Data excerpts:
BEGIN

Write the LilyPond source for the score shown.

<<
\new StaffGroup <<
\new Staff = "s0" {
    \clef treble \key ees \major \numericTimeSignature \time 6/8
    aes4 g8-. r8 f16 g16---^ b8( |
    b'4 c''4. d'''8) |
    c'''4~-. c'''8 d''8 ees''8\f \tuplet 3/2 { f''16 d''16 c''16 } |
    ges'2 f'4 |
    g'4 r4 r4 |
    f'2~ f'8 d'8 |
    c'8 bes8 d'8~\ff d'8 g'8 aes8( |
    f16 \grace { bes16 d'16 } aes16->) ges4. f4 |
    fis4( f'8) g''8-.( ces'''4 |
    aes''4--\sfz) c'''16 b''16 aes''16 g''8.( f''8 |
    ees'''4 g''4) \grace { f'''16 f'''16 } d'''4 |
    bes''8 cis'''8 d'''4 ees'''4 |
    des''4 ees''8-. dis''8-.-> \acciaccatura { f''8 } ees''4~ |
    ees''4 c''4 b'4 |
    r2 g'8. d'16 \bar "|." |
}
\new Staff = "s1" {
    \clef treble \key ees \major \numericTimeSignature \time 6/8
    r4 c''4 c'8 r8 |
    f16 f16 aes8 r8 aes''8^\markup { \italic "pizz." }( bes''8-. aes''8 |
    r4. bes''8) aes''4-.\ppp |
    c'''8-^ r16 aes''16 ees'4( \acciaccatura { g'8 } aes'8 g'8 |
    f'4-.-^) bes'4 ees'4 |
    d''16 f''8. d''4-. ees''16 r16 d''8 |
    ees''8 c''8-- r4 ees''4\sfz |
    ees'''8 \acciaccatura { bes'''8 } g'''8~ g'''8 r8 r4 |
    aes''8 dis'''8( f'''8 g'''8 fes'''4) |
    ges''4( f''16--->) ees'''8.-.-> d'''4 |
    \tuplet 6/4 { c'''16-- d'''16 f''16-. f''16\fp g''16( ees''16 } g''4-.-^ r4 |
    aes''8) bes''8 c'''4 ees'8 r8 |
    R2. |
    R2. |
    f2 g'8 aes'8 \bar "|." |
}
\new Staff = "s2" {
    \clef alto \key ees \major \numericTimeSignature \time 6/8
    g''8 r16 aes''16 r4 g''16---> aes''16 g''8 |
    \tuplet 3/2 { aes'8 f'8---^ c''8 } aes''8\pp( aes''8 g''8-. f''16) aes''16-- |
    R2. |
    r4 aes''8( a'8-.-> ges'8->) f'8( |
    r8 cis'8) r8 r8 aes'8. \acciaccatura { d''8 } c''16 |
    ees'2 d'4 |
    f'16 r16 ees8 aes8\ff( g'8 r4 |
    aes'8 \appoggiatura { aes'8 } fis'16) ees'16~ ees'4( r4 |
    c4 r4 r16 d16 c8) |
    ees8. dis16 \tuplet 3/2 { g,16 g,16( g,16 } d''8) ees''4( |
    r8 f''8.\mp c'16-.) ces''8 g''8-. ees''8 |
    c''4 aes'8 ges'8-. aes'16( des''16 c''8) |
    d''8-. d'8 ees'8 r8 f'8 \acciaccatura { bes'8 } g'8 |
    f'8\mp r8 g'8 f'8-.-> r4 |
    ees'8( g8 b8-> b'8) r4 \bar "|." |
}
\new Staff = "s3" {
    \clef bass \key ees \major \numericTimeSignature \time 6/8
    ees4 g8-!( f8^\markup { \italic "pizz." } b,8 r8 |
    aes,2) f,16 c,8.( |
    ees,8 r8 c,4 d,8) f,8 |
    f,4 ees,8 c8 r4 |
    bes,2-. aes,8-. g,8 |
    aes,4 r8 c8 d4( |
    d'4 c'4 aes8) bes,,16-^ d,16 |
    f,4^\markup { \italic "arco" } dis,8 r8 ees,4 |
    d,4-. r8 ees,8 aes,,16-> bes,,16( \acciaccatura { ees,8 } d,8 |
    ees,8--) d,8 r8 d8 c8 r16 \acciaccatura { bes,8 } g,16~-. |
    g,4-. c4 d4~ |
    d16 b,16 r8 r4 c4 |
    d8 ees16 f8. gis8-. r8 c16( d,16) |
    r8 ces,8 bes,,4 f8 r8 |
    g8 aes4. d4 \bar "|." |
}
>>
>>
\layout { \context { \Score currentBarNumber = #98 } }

END

PROBLEM DETAILS: How many lines of the records contain the string "numericTimeSignature"? Give only the number.

SOLUTION TO THE EXERCISE: 4